### Activity
Line by line, repeat the data below exactly, beginning at the first line and ending at the line with "(275, 177) = (222, 181): green bucket -> none". Omit pictures.

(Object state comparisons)

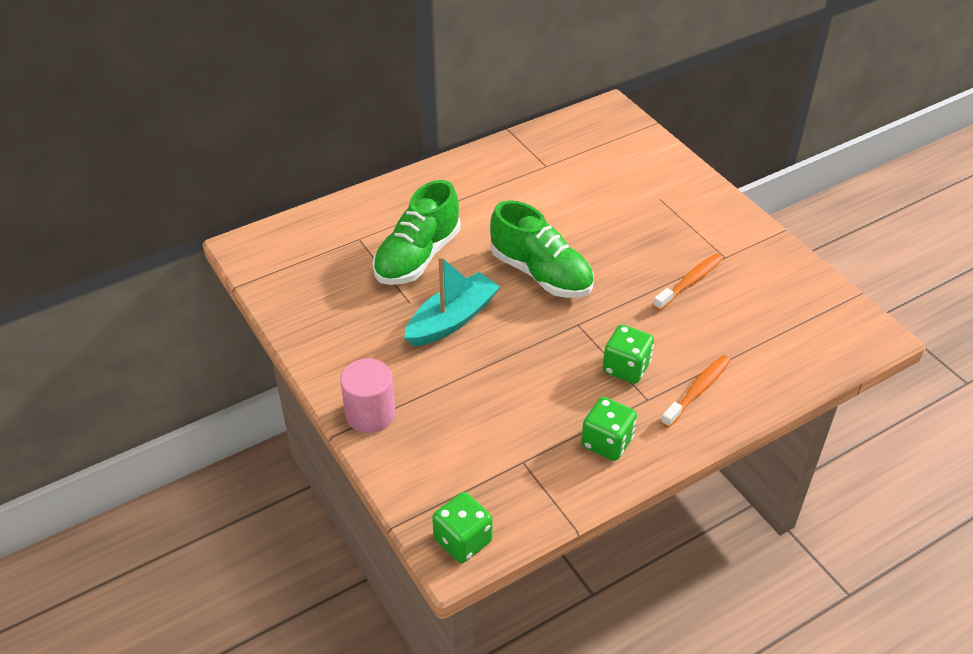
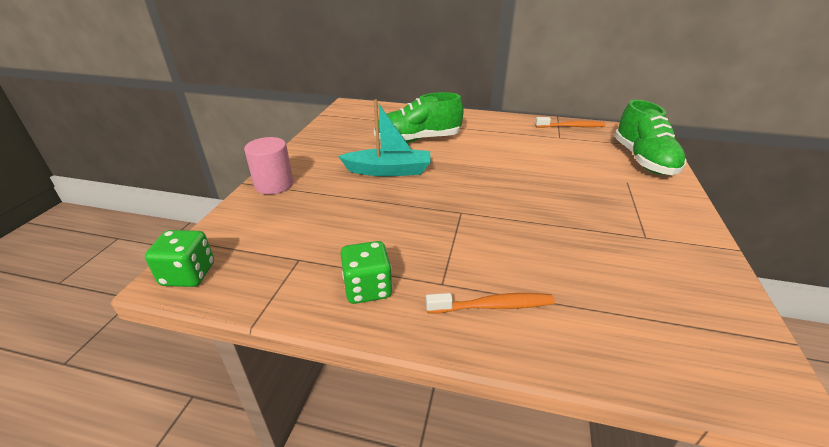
camera: 45 degrees right, 10 degrees down
(541, 274) = (477, 177): green shoe -> green shoe (643, 160)
(626, 368) = (456, 254): green dice -> none
(690, 282) = (589, 235): orange toothbrush -> orange toothbrush (571, 127)

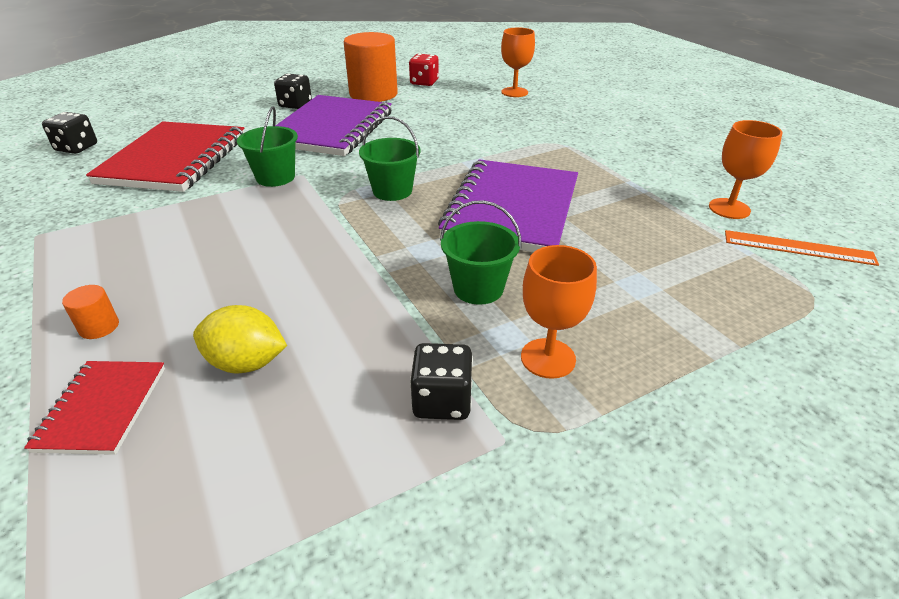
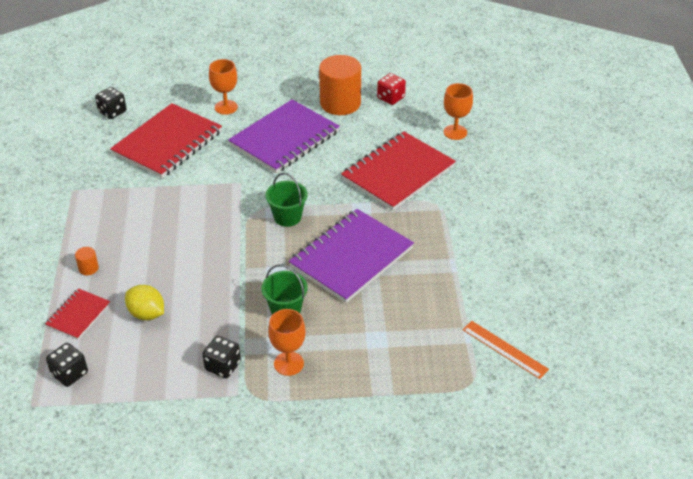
camera: 25 degrees right, 5 degrees up
(275, 177) = (222, 181): green bucket -> none
(295, 105) = (274, 101): black dice -> black dice (69, 374)
(488, 129) = (398, 173): none -> red notebook
(729, 208) = (496, 305): orange goblet -> orange goblet (226, 107)

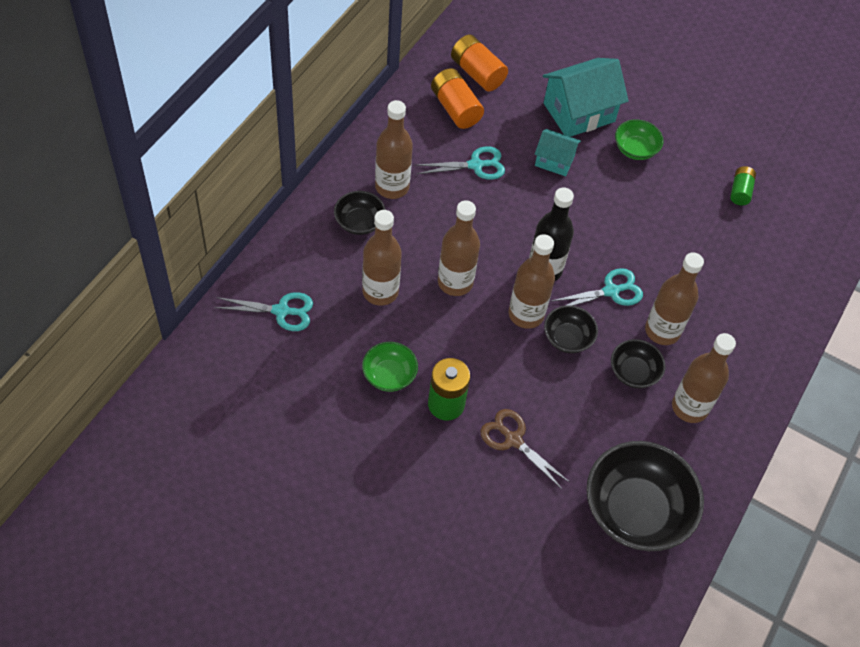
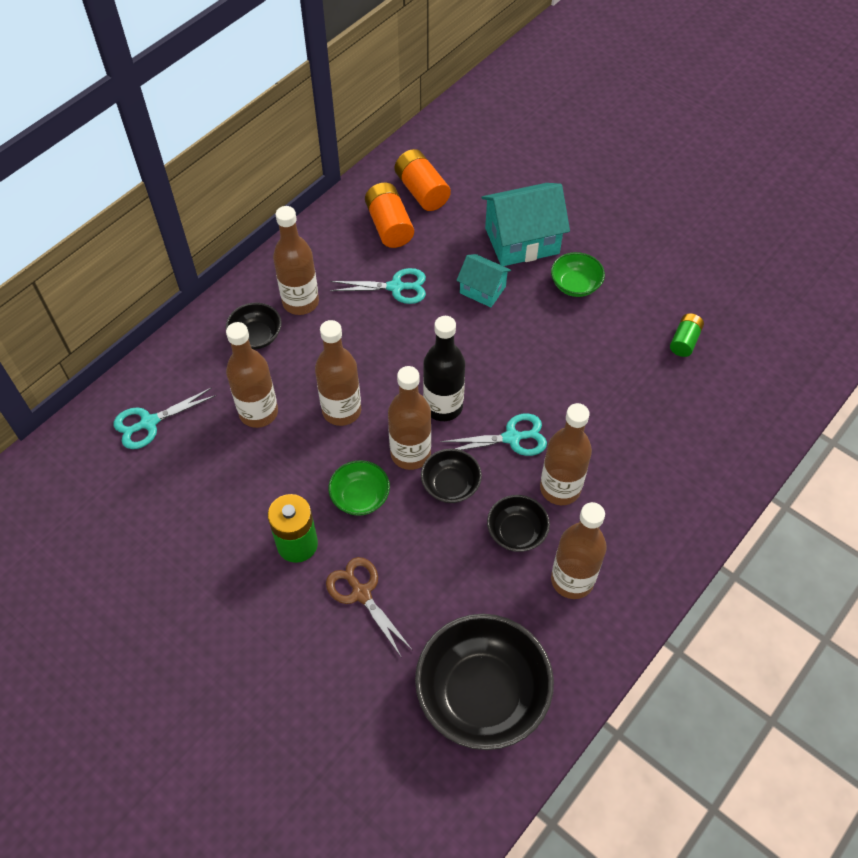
camera: 15 degrees right, 0 degrees up
(281, 311) = (149, 423): turquoise scissors -> turquoise scissors turned 135 degrees clockwise
(389, 375) = (244, 505): green bowl -> green bowl (360, 497)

### Response to the task
camera: 45 degrees right, 10 degrees down
(541, 274) = (477, 177): green shoe -> green shoe (643, 160)
(626, 368) = (456, 254): green dice -> none
(690, 282) = (589, 235): orange toothbrush -> orange toothbrush (571, 127)

camera: 25 degrees right, 5 degrees up
(275, 177) = (222, 181): green bucket -> none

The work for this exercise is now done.